EXERCISE DETAILS » Please produce a character-exact copy of the listing that follows, omitting all images.
*** SUPPLIED MATERIAL ***
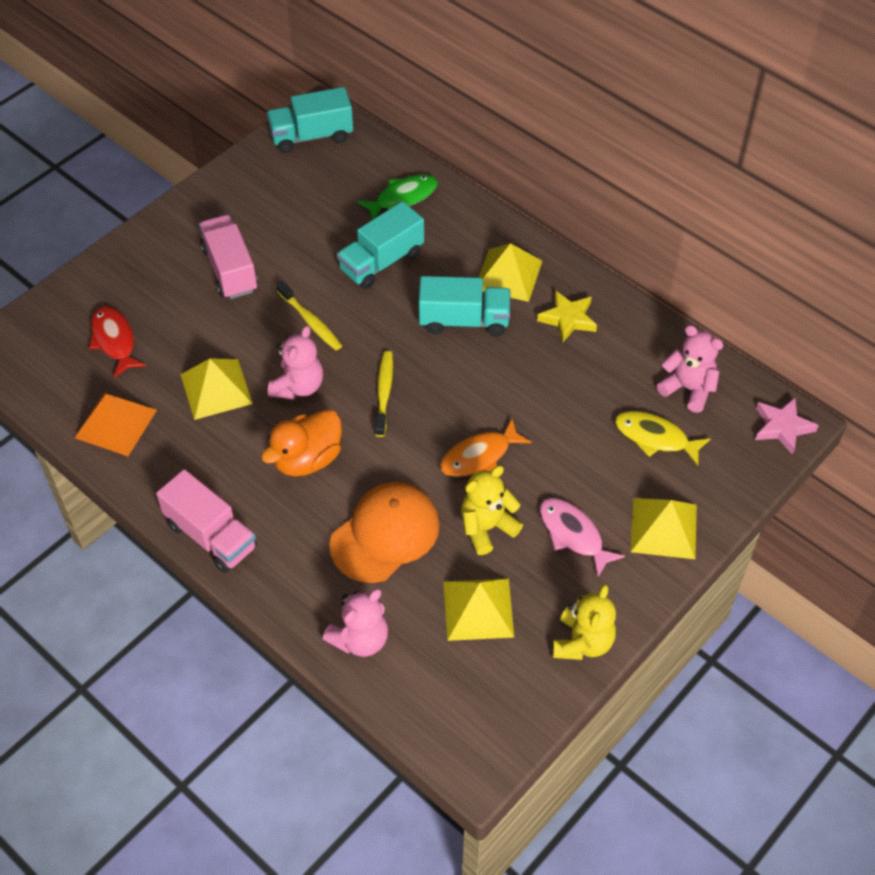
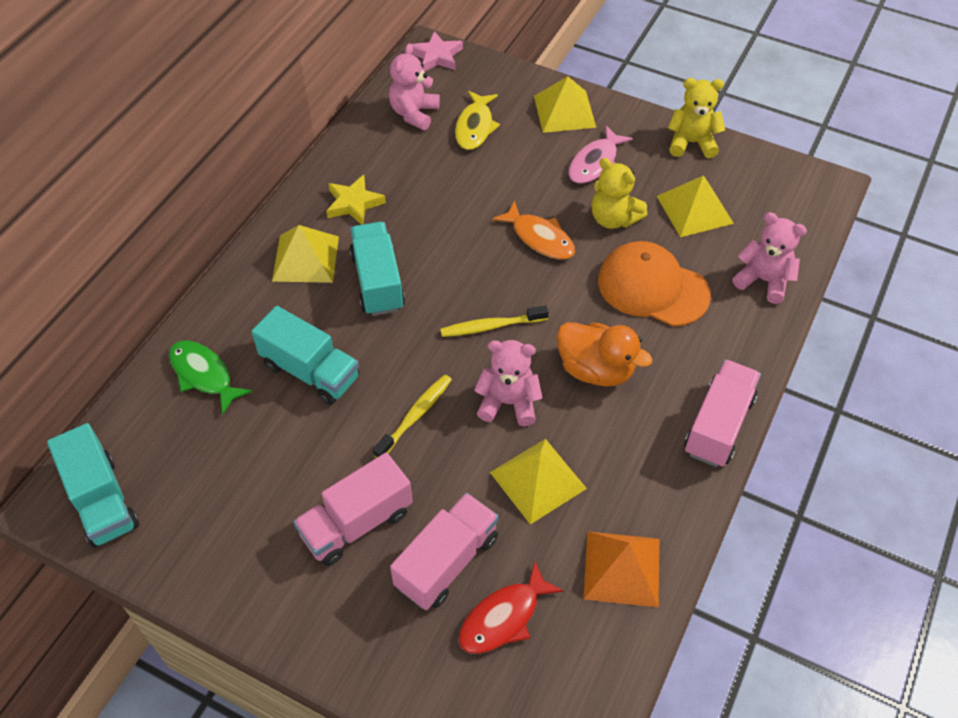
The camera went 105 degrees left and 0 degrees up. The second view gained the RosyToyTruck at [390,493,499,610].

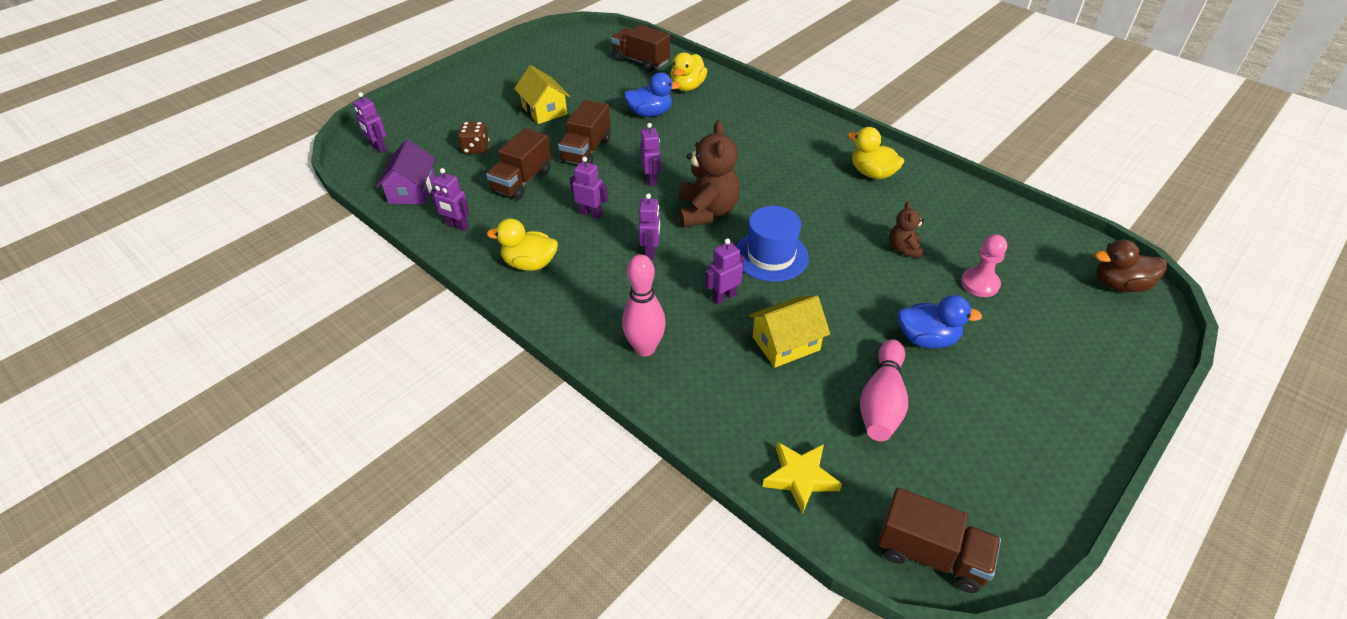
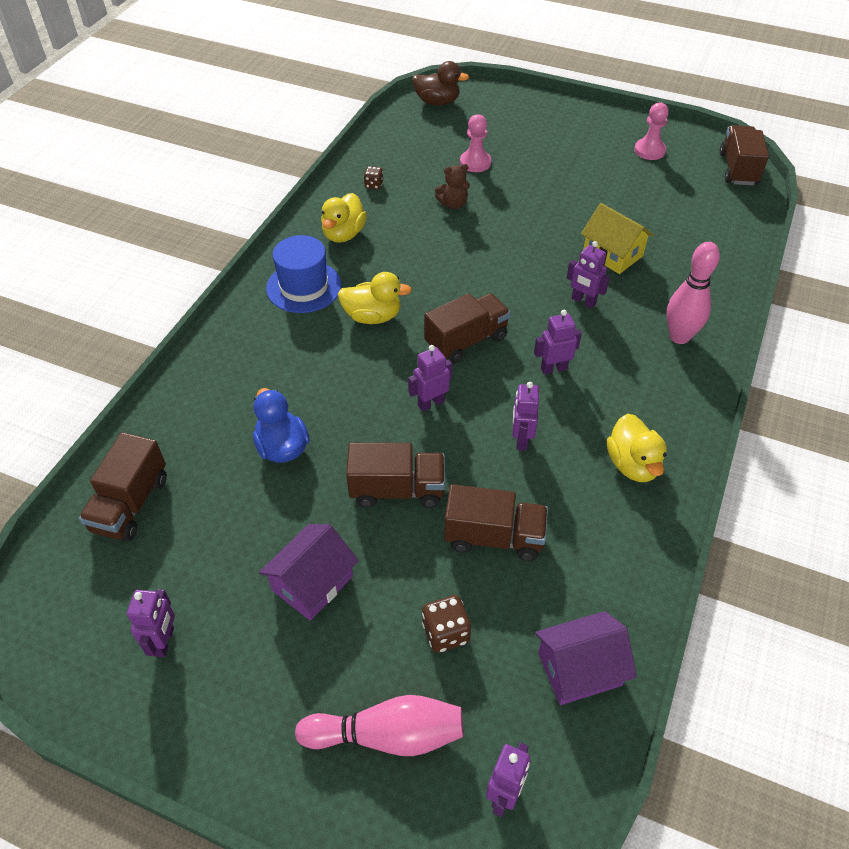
The camera went 110 degrees left and 5 degrees up. The GoldenDuck ended up elsewhere, having gone from [670,52,707,91] to [338,272,412,324]. What was the GoldenHouse at [514,65,570,124] turned into the VioletHouse at [259,524,359,621]. Where the BrownStuffedBear stood at [679,120,740,227], the BrownToyTruck came to stand at [424,293,511,364]. The VioletToyRobot ended up elsewhere, having gone from [430,168,470,231] to [127,589,175,657]. The CobaltHat ended up elsewhere, having gone from [736,206,809,282] to [266,235,342,313]. The BrownDuck at [1095,239,1167,292] ended up facing another way, 60 degrees counterclockwise from before. The second view lost the CobaltDuck at [898,295,982,349]. The RosyTenpin ended up elsewhere, having gone from [860,339,908,441] to [295,695,464,756]. The second view lost the GoldenStar at [762,442,842,514]. The second view gained the RosyGamePawn at [634,103,669,160]. The second view gained the BrownGameDie at [364,166,383,189].

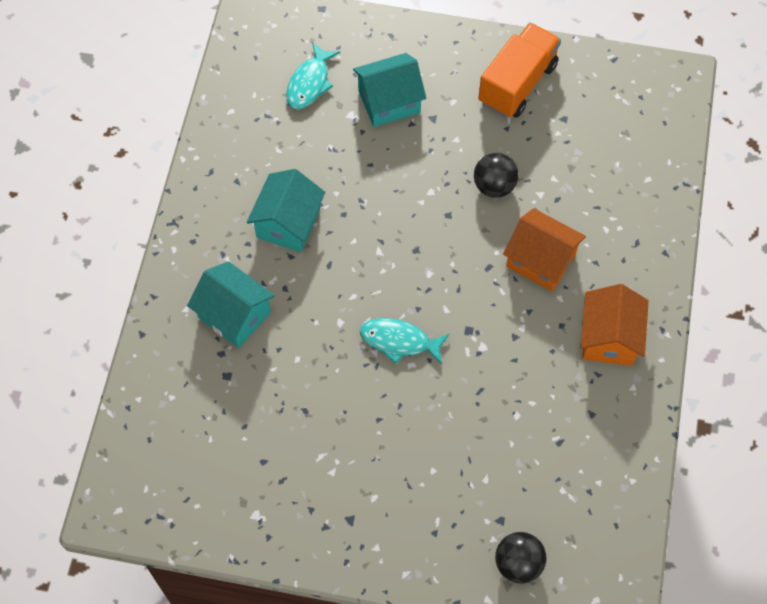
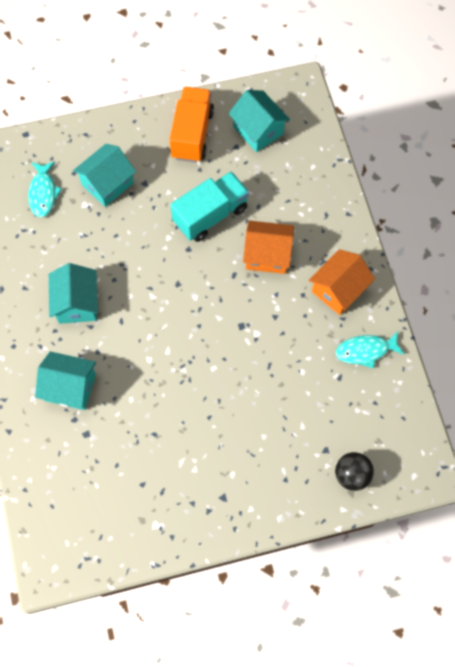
The camera went 25 degrees left and 5 degrees up. Where the BlackSphere stood at [474,153,519,198], the TurquoiseToyTruck came to stand at [171,171,249,242]. The OrangeHouse at [580,284,649,366] ended up facing another way, 60 degrees clockwise from before. The TurquoiseToyFish ended up elsewhere, having gone from [360,318,449,365] to [336,331,405,369]. The second view gained the TurquoiseHouse at [229,90,290,152].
***
RESULT »
The camera went 105 degrees left and 0 degrees up. The second view gained the RosyToyTruck at [390,493,499,610].

The camera went 110 degrees left and 5 degrees up. The GoldenDuck ended up elsewhere, having gone from [670,52,707,91] to [338,272,412,324]. What was the GoldenHouse at [514,65,570,124] turned into the VioletHouse at [259,524,359,621]. Where the BrownStuffedBear stood at [679,120,740,227], the BrownToyTruck came to stand at [424,293,511,364]. The VioletToyRobot ended up elsewhere, having gone from [430,168,470,231] to [127,589,175,657]. The CobaltHat ended up elsewhere, having gone from [736,206,809,282] to [266,235,342,313]. The BrownDuck at [1095,239,1167,292] ended up facing another way, 60 degrees counterclockwise from before. The second view lost the CobaltDuck at [898,295,982,349]. The RosyTenpin ended up elsewhere, having gone from [860,339,908,441] to [295,695,464,756]. The second view lost the GoldenStar at [762,442,842,514]. The second view gained the RosyGamePawn at [634,103,669,160]. The second view gained the BrownGameDie at [364,166,383,189].

The camera went 25 degrees left and 5 degrees up. Where the BlackSphere stood at [474,153,519,198], the TurquoiseToyTruck came to stand at [171,171,249,242]. The OrangeHouse at [580,284,649,366] ended up facing another way, 60 degrees clockwise from before. The TurquoiseToyFish ended up elsewhere, having gone from [360,318,449,365] to [336,331,405,369]. The second view gained the TurquoiseHouse at [229,90,290,152].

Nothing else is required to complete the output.